EXERCISE DATA:

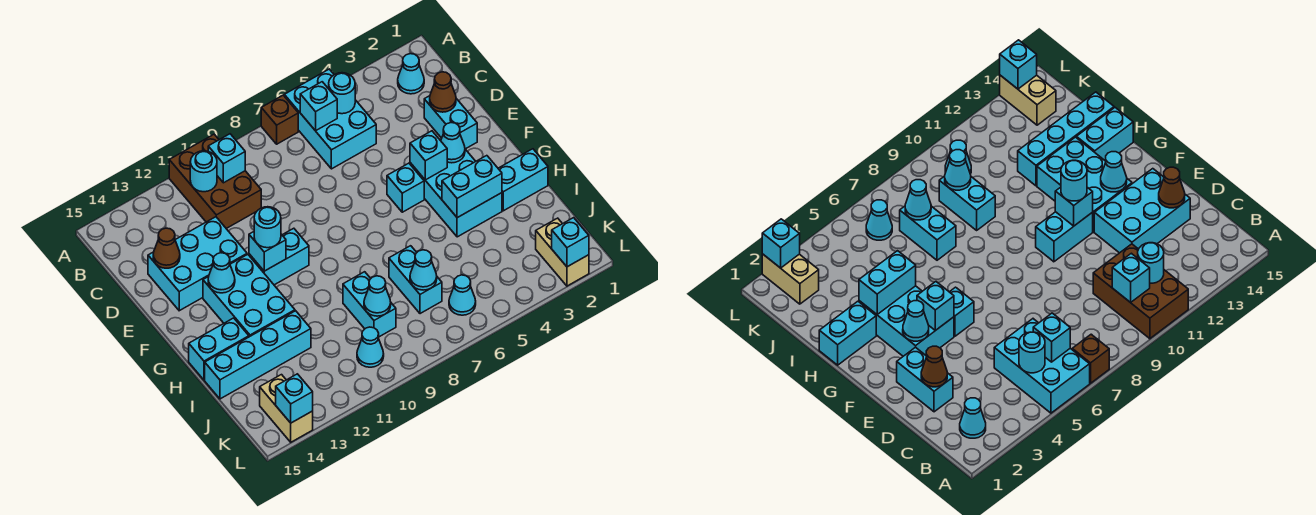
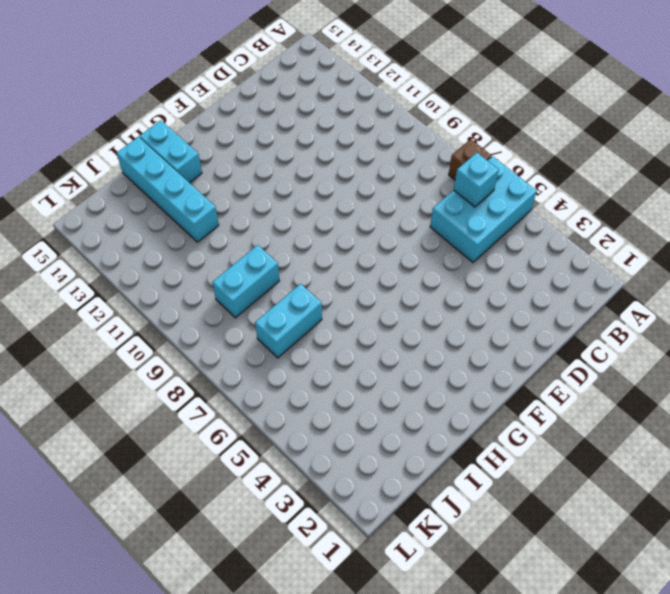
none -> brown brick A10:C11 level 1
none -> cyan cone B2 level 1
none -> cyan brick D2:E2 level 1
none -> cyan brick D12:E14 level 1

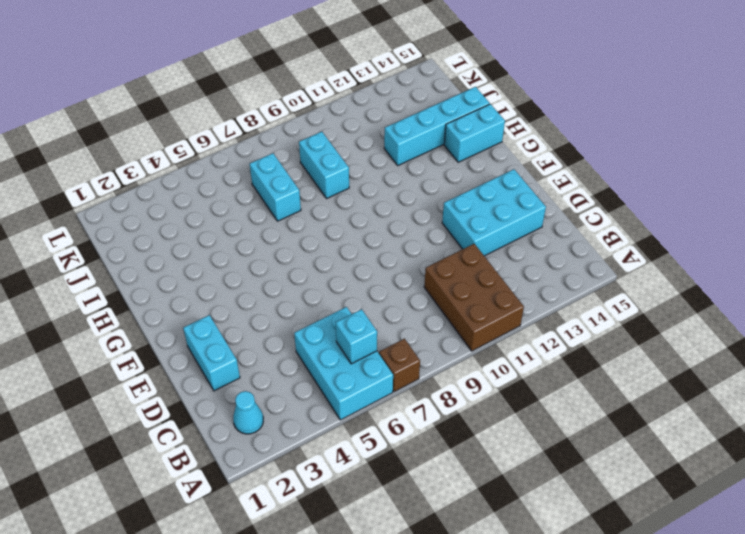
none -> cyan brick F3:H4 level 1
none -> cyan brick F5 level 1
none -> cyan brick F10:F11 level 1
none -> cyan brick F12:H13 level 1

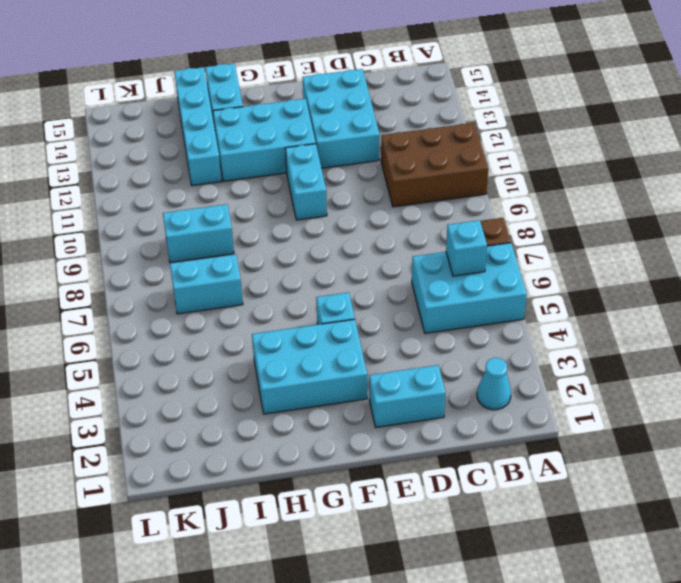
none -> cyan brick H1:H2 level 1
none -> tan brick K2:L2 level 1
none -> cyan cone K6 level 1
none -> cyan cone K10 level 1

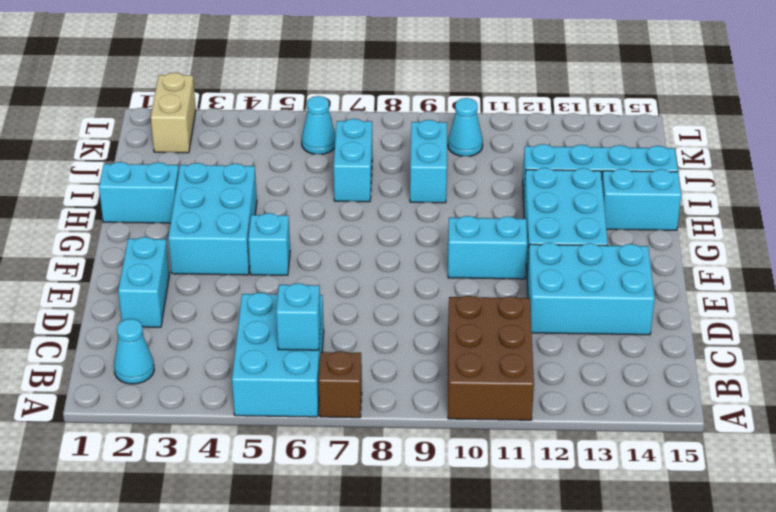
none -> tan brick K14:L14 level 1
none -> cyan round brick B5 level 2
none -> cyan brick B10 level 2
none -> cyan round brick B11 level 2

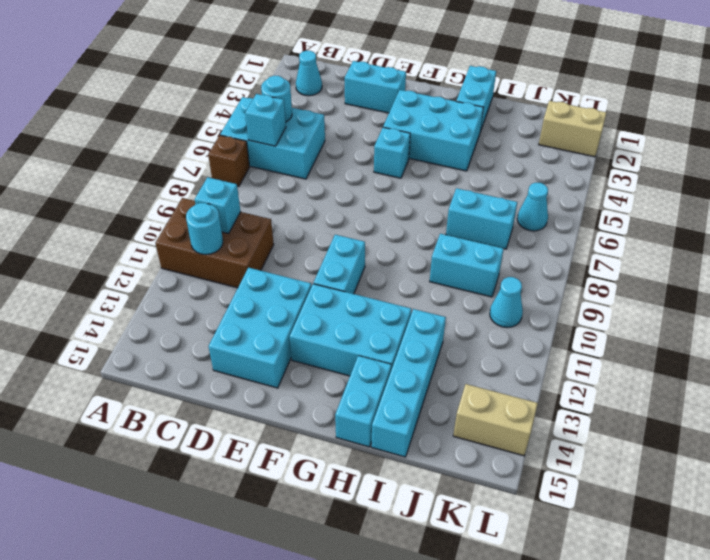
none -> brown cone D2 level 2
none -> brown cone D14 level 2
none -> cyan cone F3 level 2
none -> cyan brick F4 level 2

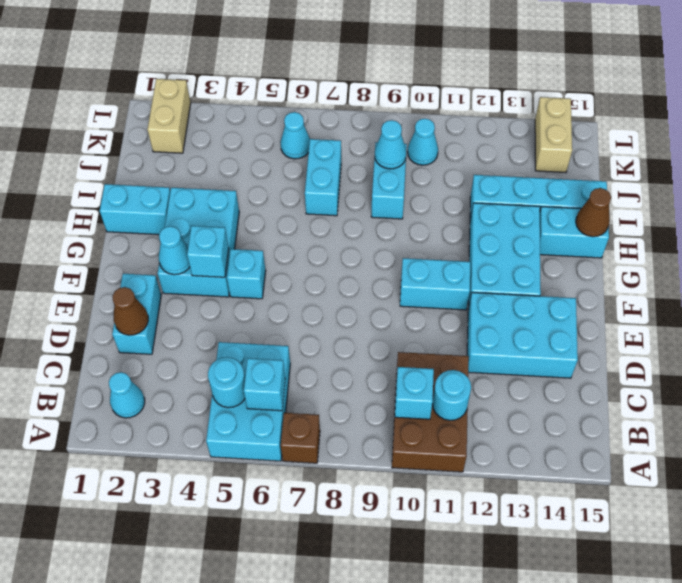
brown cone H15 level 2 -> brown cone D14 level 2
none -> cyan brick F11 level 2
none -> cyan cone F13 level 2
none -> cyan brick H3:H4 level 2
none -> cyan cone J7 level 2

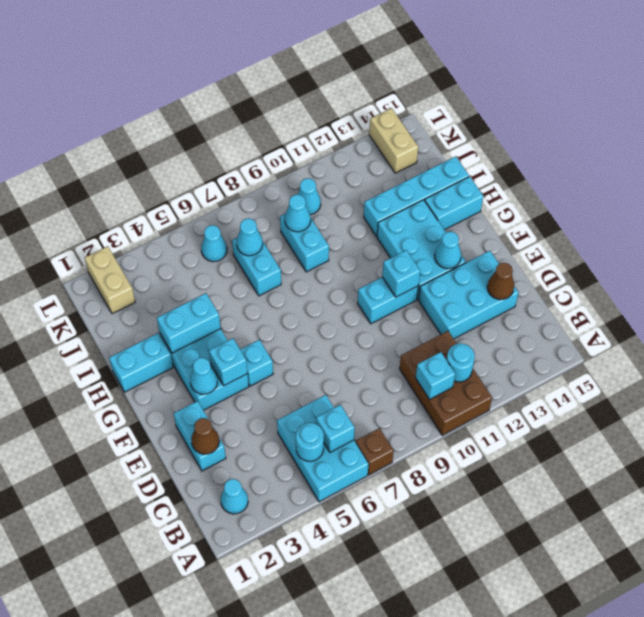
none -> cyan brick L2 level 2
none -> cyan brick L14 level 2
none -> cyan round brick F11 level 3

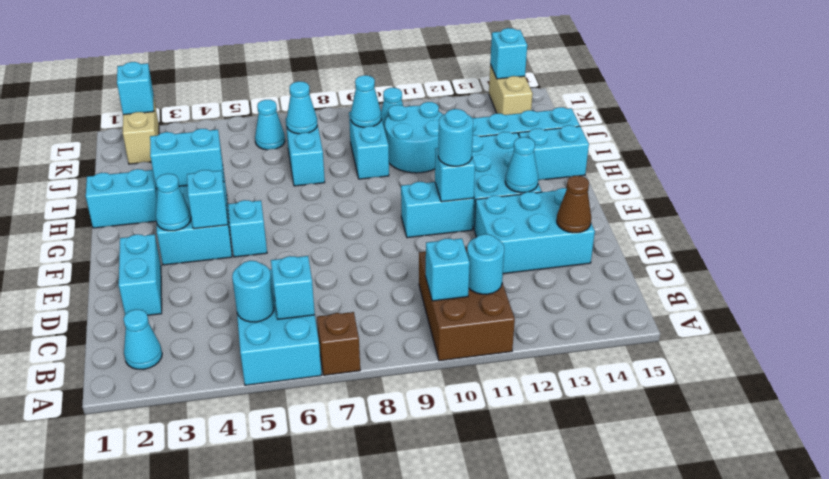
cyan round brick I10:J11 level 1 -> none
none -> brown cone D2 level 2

TASK STATEMENT:
The answer must be all the lines above that hold the word "round".

RESPONSE TO THE EXERCISE:
none -> cyan round brick B5 level 2
none -> cyan round brick B11 level 2
none -> cyan round brick F11 level 3
cyan round brick I10:J11 level 1 -> none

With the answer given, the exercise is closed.